About this exercise: Among the records below, which lines contain the string "grey"? Report them.

Supplied records:
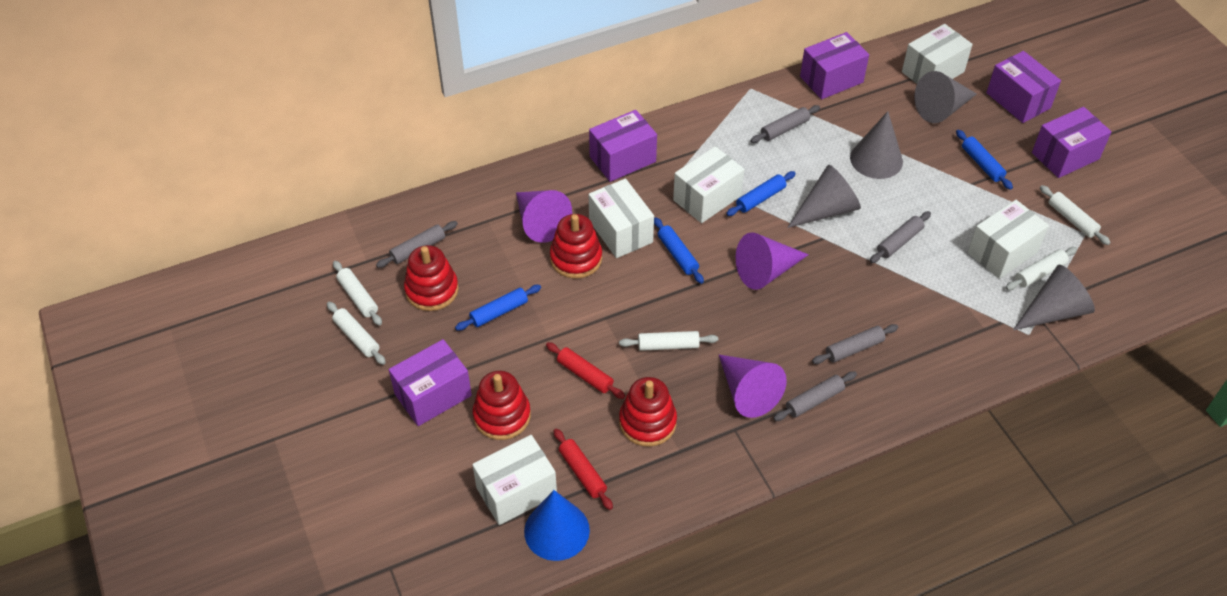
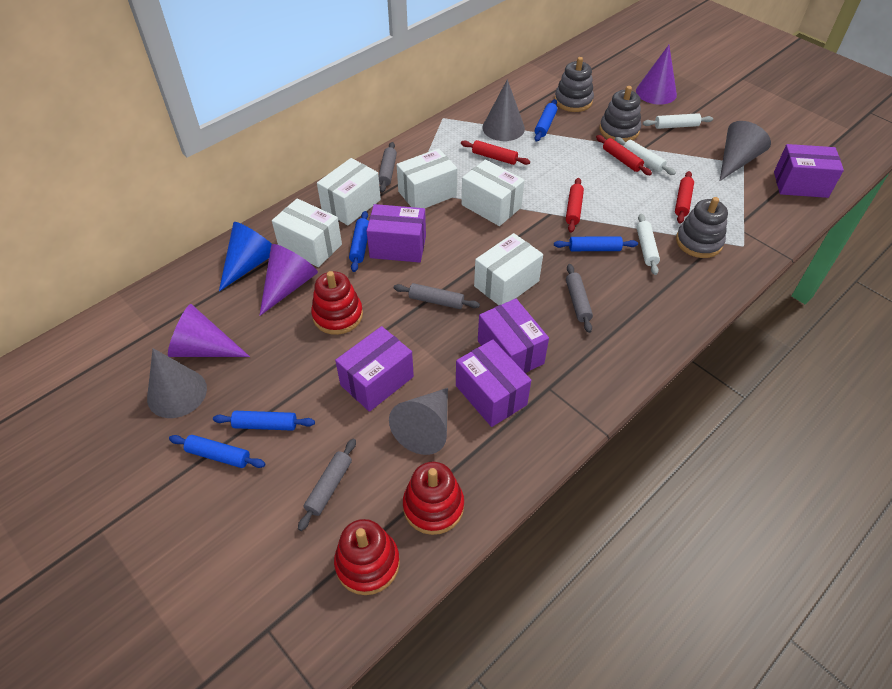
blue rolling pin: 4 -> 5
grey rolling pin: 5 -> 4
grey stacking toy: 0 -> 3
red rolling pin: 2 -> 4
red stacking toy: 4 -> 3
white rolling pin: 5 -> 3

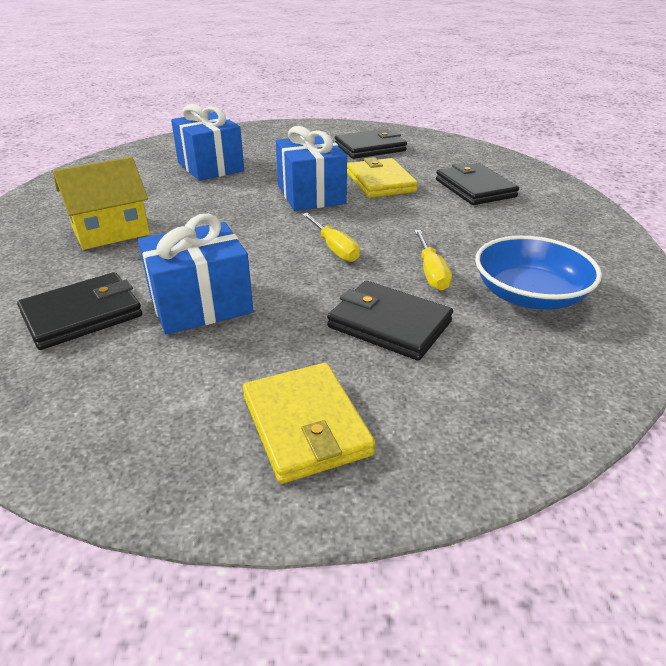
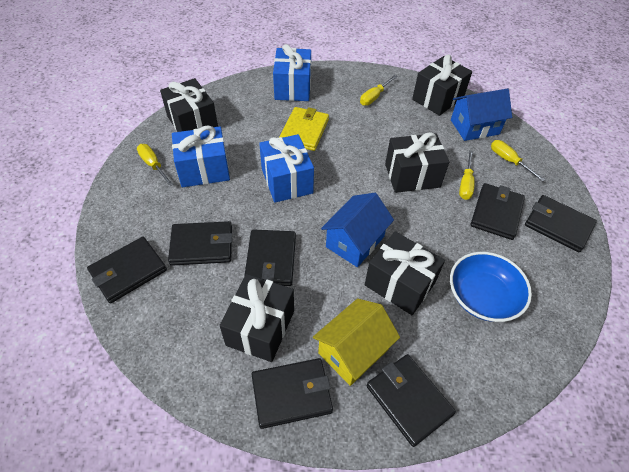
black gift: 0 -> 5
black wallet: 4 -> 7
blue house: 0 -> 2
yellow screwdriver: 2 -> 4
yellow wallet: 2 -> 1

Finished task:
grey rolling pin: 5 -> 4
grey stacking toy: 0 -> 3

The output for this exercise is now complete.